Try it => Exact wording is required for every entry; transcribe all of them and leave the images out.
--- --- ---
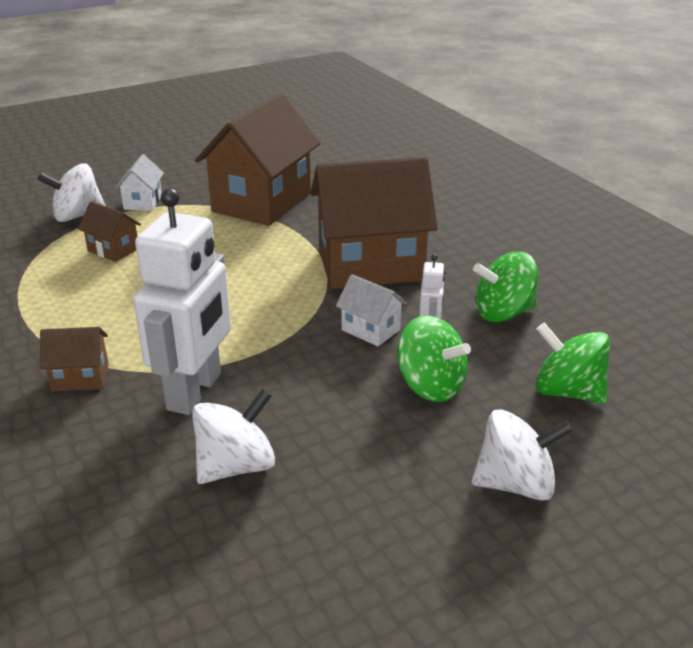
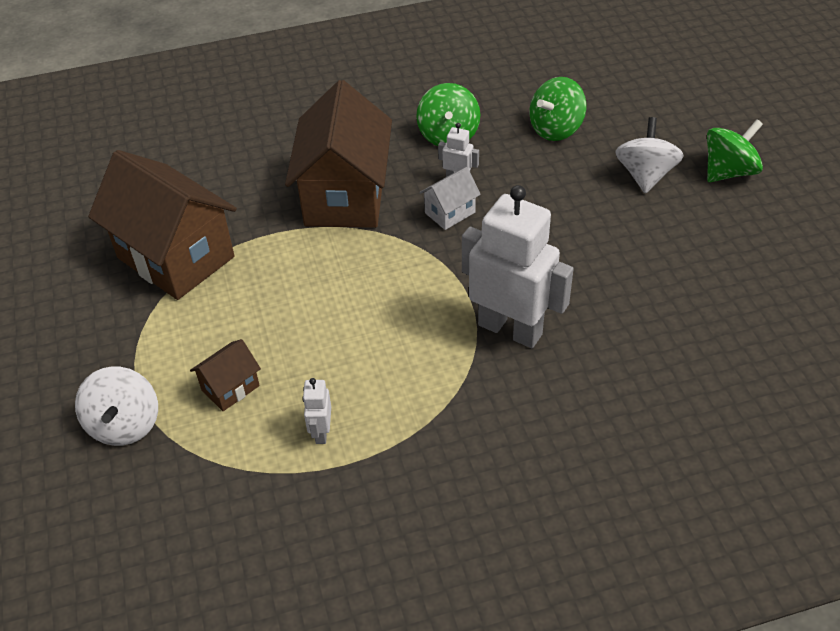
camera: 75 degrees left, 15 degrees up
(60, 298) = (321, 432): none -> white robot
(80, 378) = (471, 409): brown house -> none
(143, 202) = (119, 361): white house -> none
(236, 466) = (608, 310): white spinning top -> none
(430, 386) = (534, 193): green spinning top -> green spinning top (728, 172)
--- --- ---
Problem solution =>
camera: 75 degrees left, 15 degrees up
(60, 298) = (321, 432): none -> white robot
(80, 378) = (471, 409): brown house -> none
(143, 202) = (119, 361): white house -> none
(236, 466) = (608, 310): white spinning top -> none
(430, 386) = (534, 193): green spinning top -> green spinning top (728, 172)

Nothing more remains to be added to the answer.